Transcribe the lines in the items below, from the one containing "orange trapezoid: rotated" through the end of the items, and leave out the picture lines.

Saved data entries:

# # # # # # #

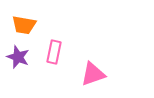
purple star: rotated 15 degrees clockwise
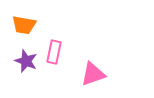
purple star: moved 8 px right, 4 px down
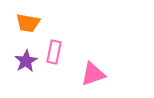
orange trapezoid: moved 4 px right, 2 px up
purple star: rotated 20 degrees clockwise
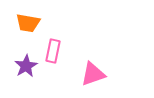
pink rectangle: moved 1 px left, 1 px up
purple star: moved 5 px down
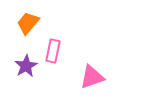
orange trapezoid: rotated 120 degrees clockwise
pink triangle: moved 1 px left, 3 px down
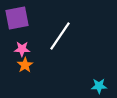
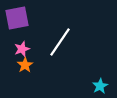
white line: moved 6 px down
pink star: rotated 21 degrees counterclockwise
cyan star: moved 1 px right; rotated 28 degrees counterclockwise
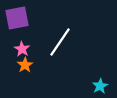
pink star: rotated 21 degrees counterclockwise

# # # # # # #

**Worked solution**
orange trapezoid: rotated 120 degrees clockwise
pink triangle: moved 1 px left, 3 px down
white line: moved 6 px down
pink star: rotated 21 degrees counterclockwise
cyan star: moved 1 px right; rotated 28 degrees counterclockwise
pink star: rotated 21 degrees counterclockwise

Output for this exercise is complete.